EXERCISE DETAILS =
State how many lines in the records below contain the string "width", and give nothing besides that number.

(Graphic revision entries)
########################################
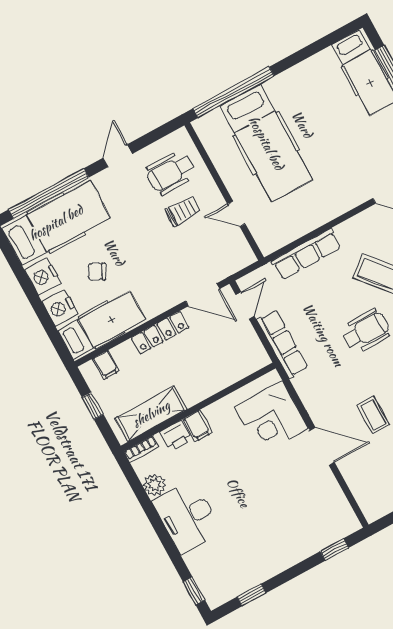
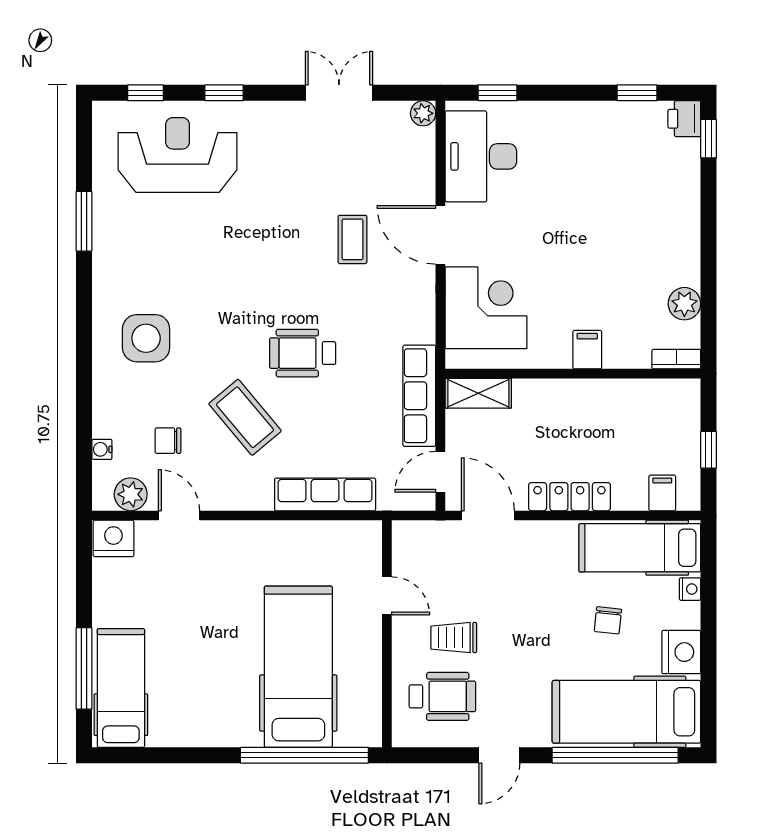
chair: (97, 271) -> (608, 620), turned 68
nightstand: (60, 308) -> (690, 589), width x0.53, depth x0.56
shelving: (151, 414) -> (478, 393), moved, width x0.67, depth x0.75
printer: (176, 436) -> (684, 119), moved, turned -90
plant: (372, 513) -> (423, 113), added
desk: (187, 517) -> (481, 156), moved, turned 180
########################################
REPLY TO THE EXERCISE =
2